§ What the task asks
Write out every line of the records below, changing no word, number, or mark of punctuation.

§ Records for the task

— BEGIN —

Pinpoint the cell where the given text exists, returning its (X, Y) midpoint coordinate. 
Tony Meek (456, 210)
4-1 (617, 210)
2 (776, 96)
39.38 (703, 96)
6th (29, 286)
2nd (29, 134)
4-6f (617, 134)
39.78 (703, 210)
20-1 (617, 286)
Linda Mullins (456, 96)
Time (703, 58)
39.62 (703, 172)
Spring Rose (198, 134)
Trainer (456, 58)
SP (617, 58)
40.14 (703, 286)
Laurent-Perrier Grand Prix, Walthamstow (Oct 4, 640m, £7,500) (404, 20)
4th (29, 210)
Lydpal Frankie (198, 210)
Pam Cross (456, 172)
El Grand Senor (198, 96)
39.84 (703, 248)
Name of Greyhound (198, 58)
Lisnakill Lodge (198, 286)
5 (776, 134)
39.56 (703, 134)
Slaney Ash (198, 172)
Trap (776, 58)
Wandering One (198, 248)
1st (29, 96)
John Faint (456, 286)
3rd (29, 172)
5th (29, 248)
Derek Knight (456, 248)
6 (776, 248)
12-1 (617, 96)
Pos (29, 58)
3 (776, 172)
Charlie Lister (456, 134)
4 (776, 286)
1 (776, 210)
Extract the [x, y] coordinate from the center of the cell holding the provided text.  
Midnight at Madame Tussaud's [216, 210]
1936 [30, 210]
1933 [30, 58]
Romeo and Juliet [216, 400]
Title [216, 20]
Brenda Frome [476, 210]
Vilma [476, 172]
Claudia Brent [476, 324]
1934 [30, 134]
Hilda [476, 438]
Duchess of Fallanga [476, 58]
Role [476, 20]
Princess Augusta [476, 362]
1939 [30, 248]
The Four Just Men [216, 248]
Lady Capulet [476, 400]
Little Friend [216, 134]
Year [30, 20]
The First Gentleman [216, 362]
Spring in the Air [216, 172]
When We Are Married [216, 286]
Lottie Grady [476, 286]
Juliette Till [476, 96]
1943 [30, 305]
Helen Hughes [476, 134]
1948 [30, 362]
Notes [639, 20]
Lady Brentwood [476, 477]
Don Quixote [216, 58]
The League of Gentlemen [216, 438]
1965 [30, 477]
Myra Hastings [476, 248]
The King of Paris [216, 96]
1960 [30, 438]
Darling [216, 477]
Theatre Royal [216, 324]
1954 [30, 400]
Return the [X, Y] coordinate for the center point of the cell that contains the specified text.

— END —

§ Exercise output
Pinpoint the cell where the given text exists, returning its (X, Y) midpoint coordinate. 
Tony Meek (456, 210)
4-1 (617, 210)
2 (776, 96)
39.38 (703, 96)
6th (29, 286)
2nd (29, 134)
4-6f (617, 134)
39.78 (703, 210)
20-1 (617, 286)
Linda Mullins (456, 96)
Time (703, 58)
39.62 (703, 172)
Spring Rose (198, 134)
Trainer (456, 58)
SP (617, 58)
40.14 (703, 286)
Laurent-Perrier Grand Prix, Walthamstow (Oct 4, 640m, £7,500) (404, 20)
4th (29, 210)
Lydpal Frankie (198, 210)
Pam Cross (456, 172)
El Grand Senor (198, 96)
39.84 (703, 248)
Name of Greyhound (198, 58)
Lisnakill Lodge (198, 286)
5 (776, 134)
39.56 (703, 134)
Slaney Ash (198, 172)
Trap (776, 58)
Wandering One (198, 248)
1st (29, 96)
John Faint (456, 286)
3rd (29, 172)
5th (29, 248)
Derek Knight (456, 248)
6 (776, 248)
12-1 (617, 96)
Pos (29, 58)
3 (776, 172)
Charlie Lister (456, 134)
4 (776, 286)
1 (776, 210)
Extract the [x, y] coordinate from the center of the cell holding the provided text.  
Midnight at Madame Tussaud's [216, 210]
1936 [30, 210]
1933 [30, 58]
Romeo and Juliet [216, 400]
Title [216, 20]
Brenda Frome [476, 210]
Vilma [476, 172]
Claudia Brent [476, 324]
1934 [30, 134]
Hilda [476, 438]
Duchess of Fallanga [476, 58]
Role [476, 20]
Princess Augusta [476, 362]
1939 [30, 248]
The Four Just Men [216, 248]
Lady Capulet [476, 400]
Little Friend [216, 134]
Year [30, 20]
The First Gentleman [216, 362]
Spring in the Air [216, 172]
When We Are Married [216, 286]
Lottie Grady [476, 286]
Juliette Till [476, 96]
1943 [30, 305]
Helen Hughes [476, 134]
1948 [30, 362]
Notes [639, 20]
Lady Brentwood [476, 477]
Don Quixote [216, 58]
The League of Gentlemen [216, 438]
1965 [30, 477]
Myra Hastings [476, 248]
The King of Paris [216, 96]
1960 [30, 438]
Darling [216, 477]
Theatre Royal [216, 324]
1954 [30, 400]
Return the [X, Y] coordinate for the center point of the cell that contains the specified text.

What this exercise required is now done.